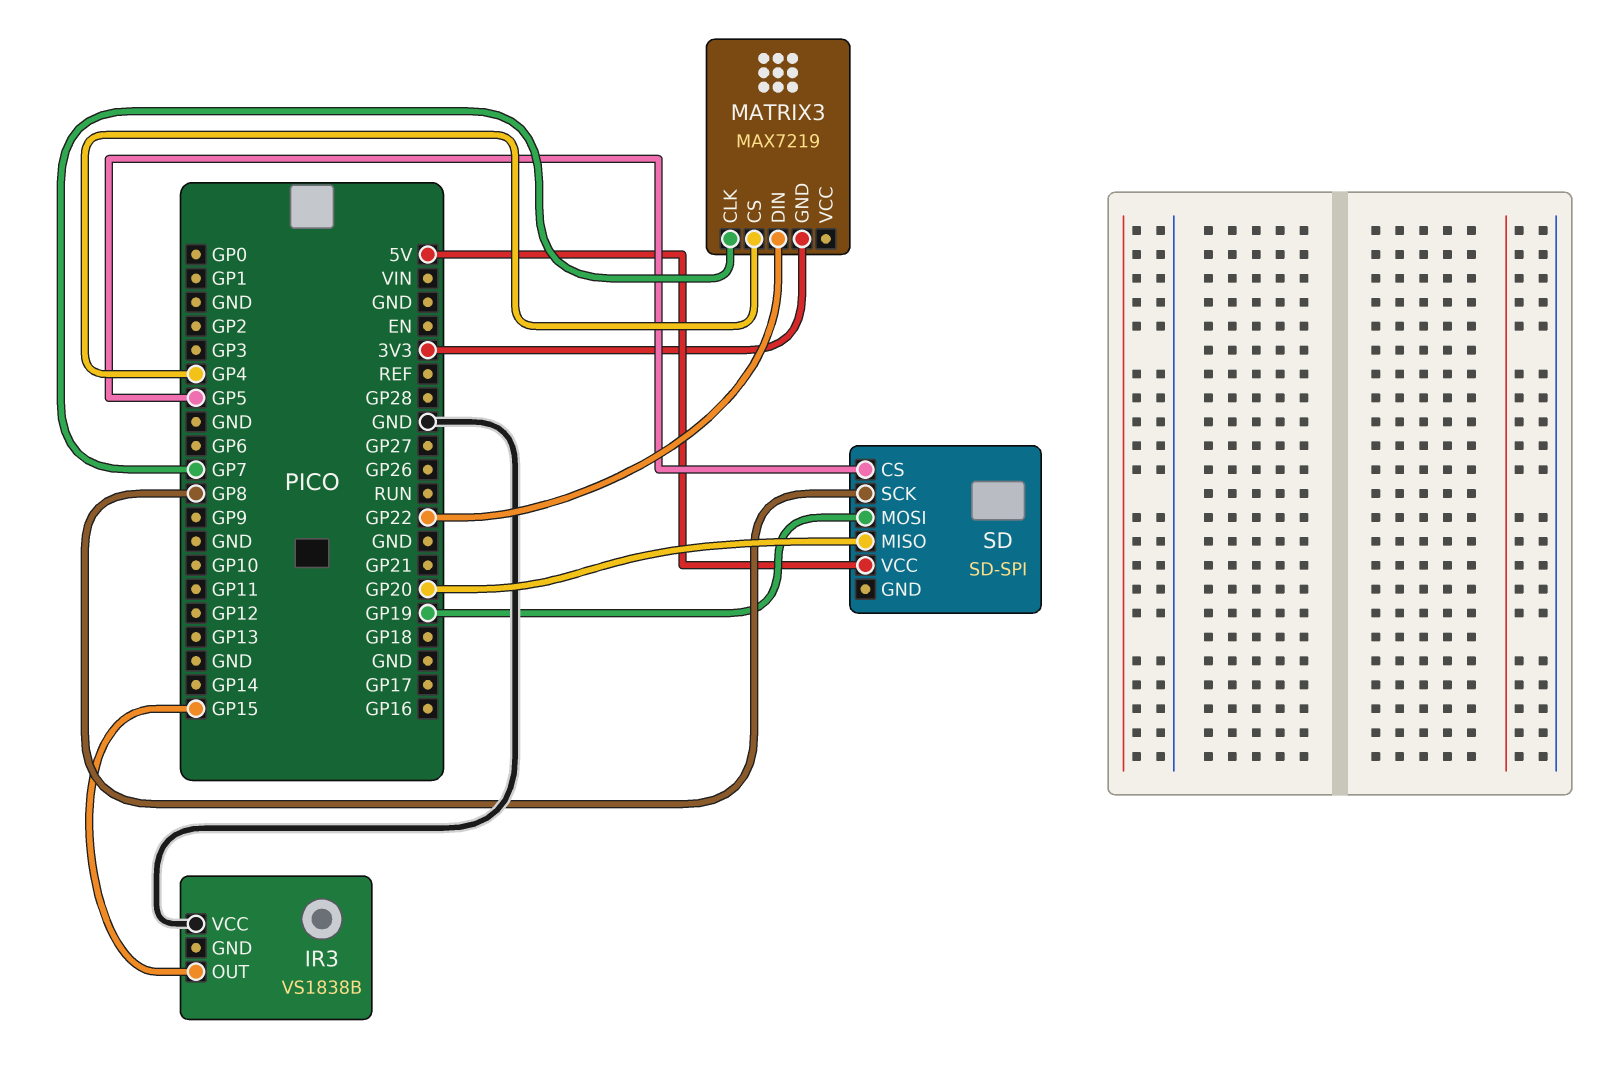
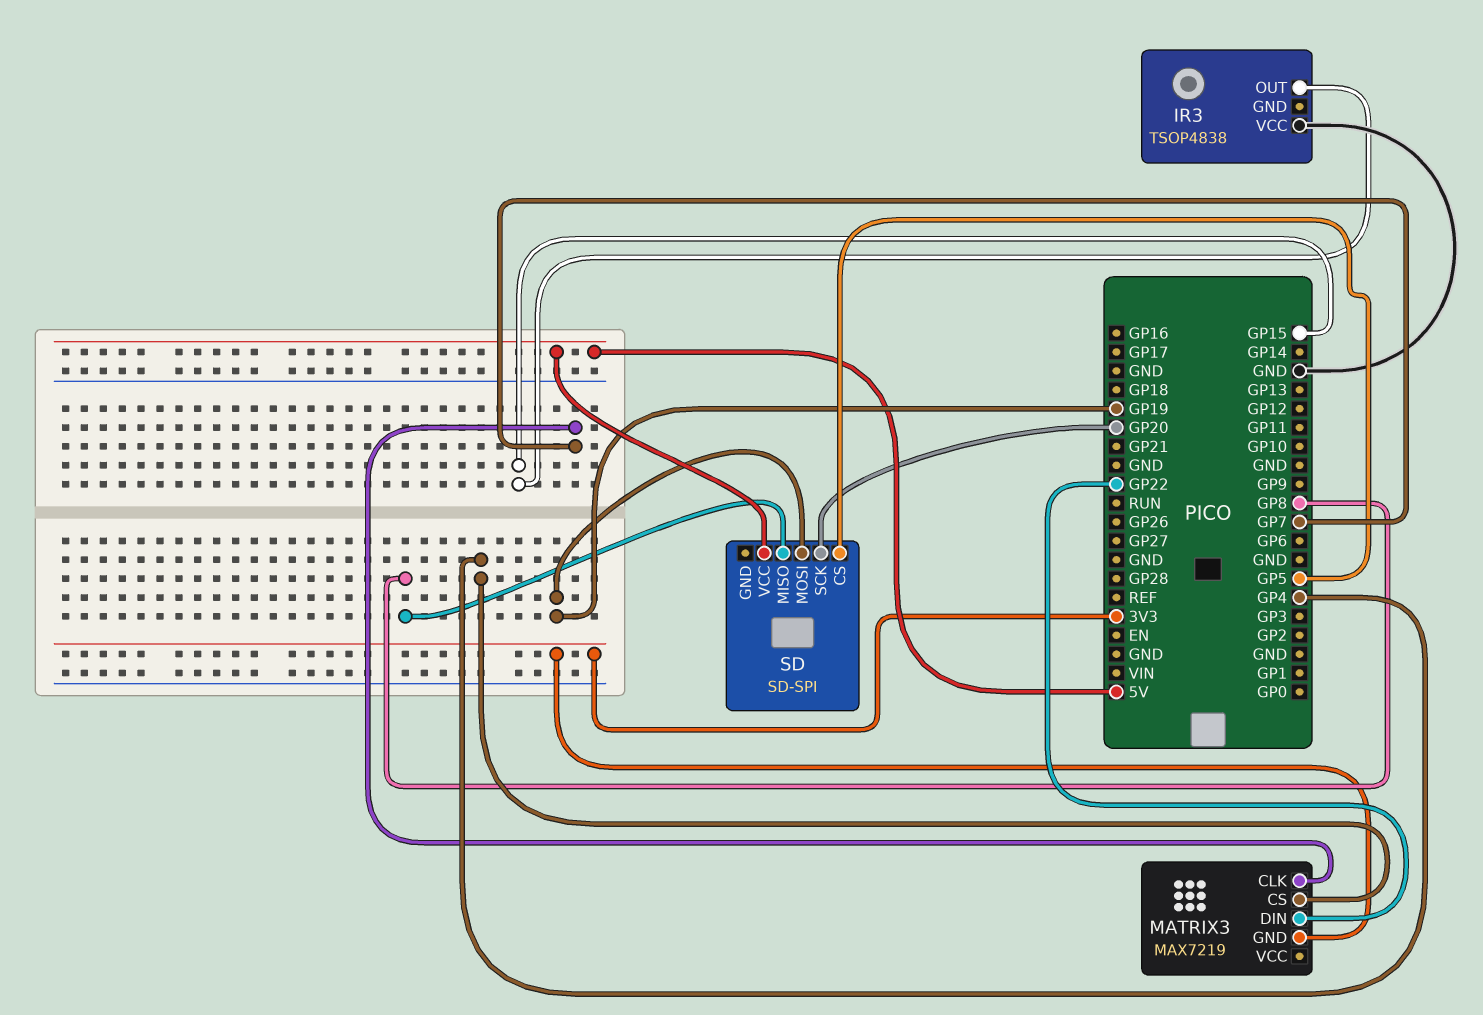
IR3: VS1838B -> TSOP4838
SD pin MISO: GP20 -> GP8
SD pin SCK: GP8 -> GP20

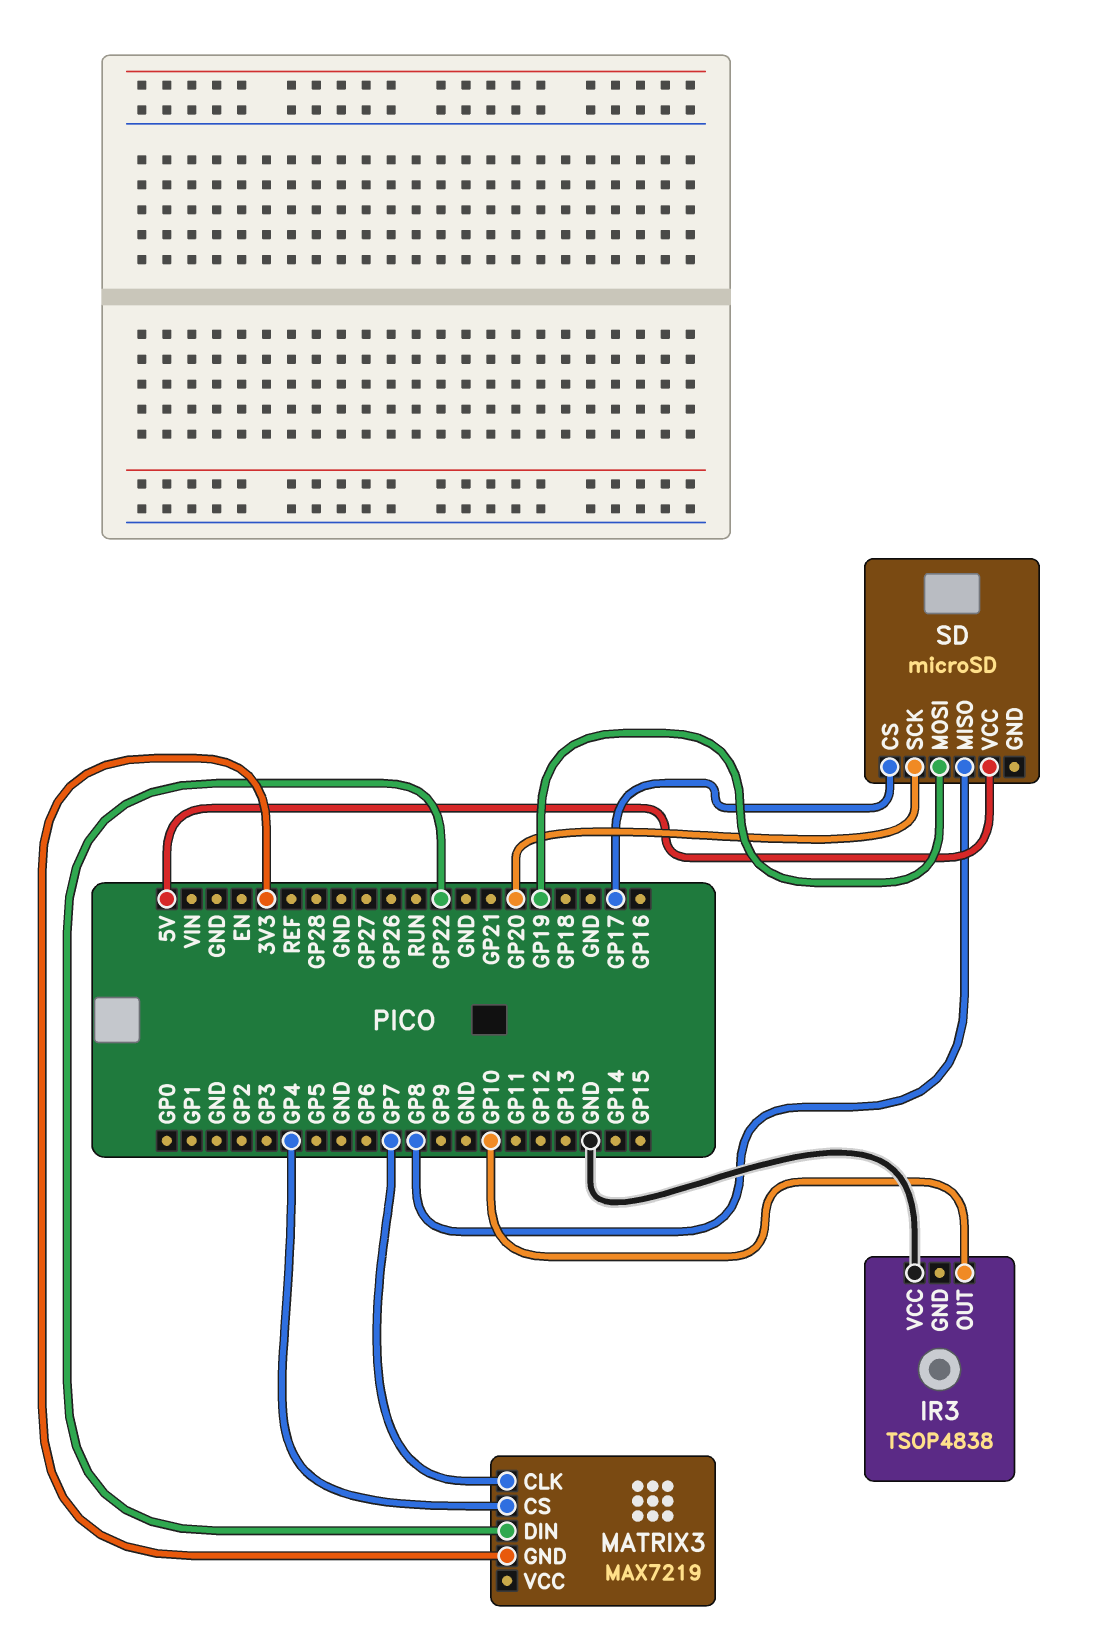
IR3 pin OUT: GP15 -> GP10
SD: SD-SPI -> microSD
SD pin CS: GP5 -> GP17

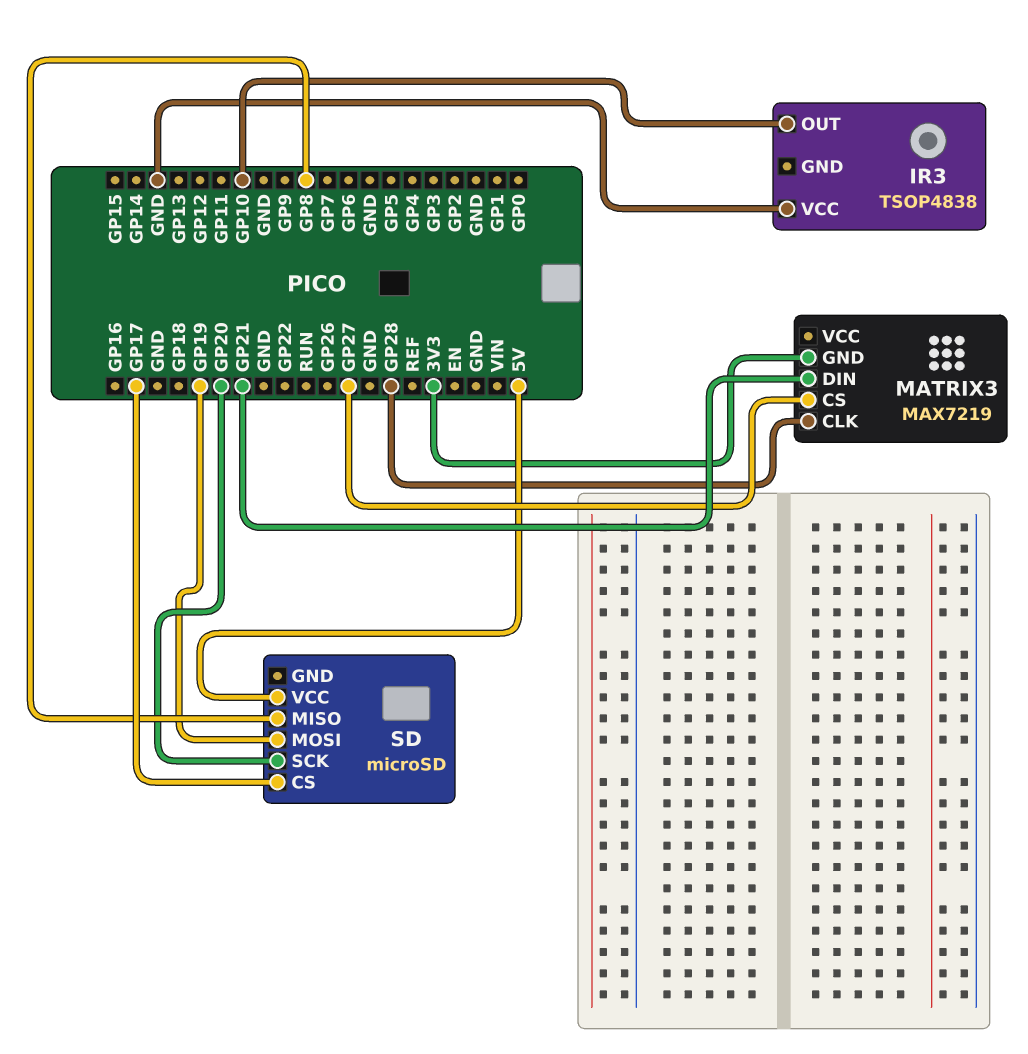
MATRIX3 pin CLK: GP7 -> GP28
MATRIX3 pin CS: GP4 -> GP27
MATRIX3 pin DIN: GP22 -> GP21

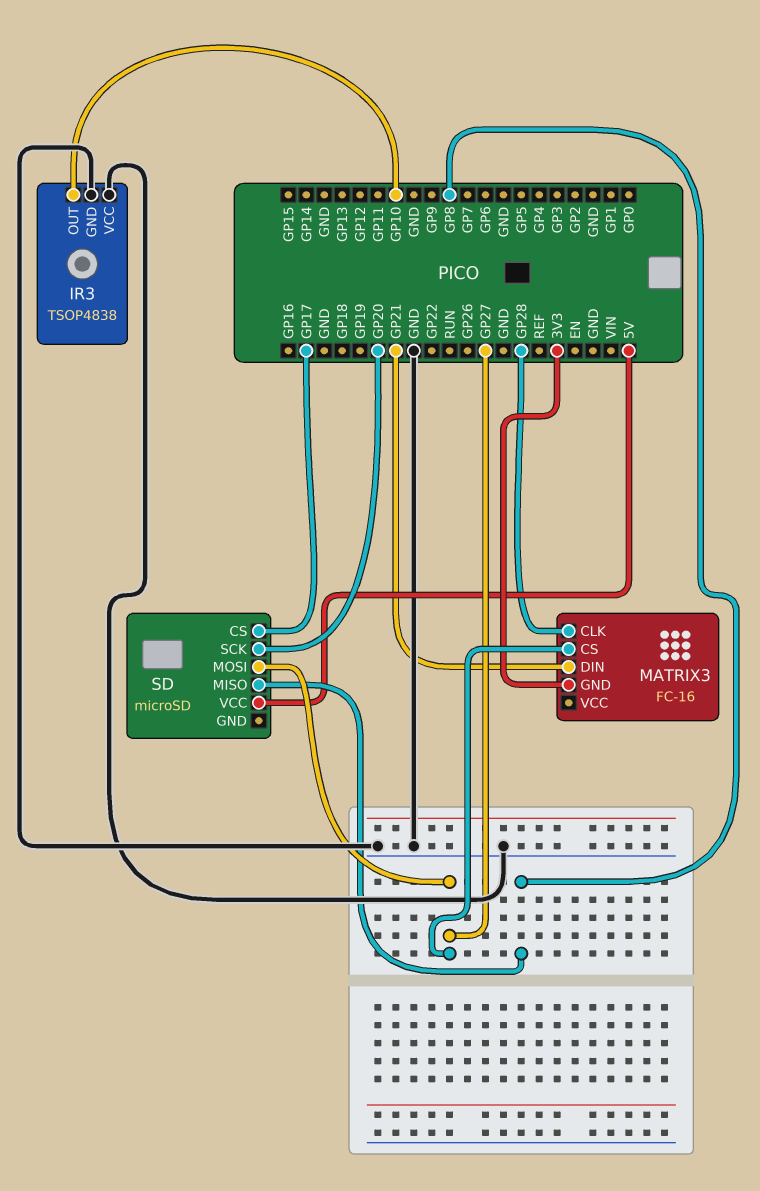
IR3 pin GND: none -> GND
MATRIX3: MAX7219 -> FC-16
SD pin MOSI: GP19 -> GP27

:::

» Required action
Skipping every picture, reproduce the records word for word.

» Exercise response
IR3: VS1838B -> TSOP4838
SD pin MISO: GP20 -> GP8
SD pin SCK: GP8 -> GP20

IR3 pin OUT: GP15 -> GP10
SD: SD-SPI -> microSD
SD pin CS: GP5 -> GP17

MATRIX3 pin CLK: GP7 -> GP28
MATRIX3 pin CS: GP4 -> GP27
MATRIX3 pin DIN: GP22 -> GP21

IR3 pin GND: none -> GND
MATRIX3: MAX7219 -> FC-16
SD pin MOSI: GP19 -> GP27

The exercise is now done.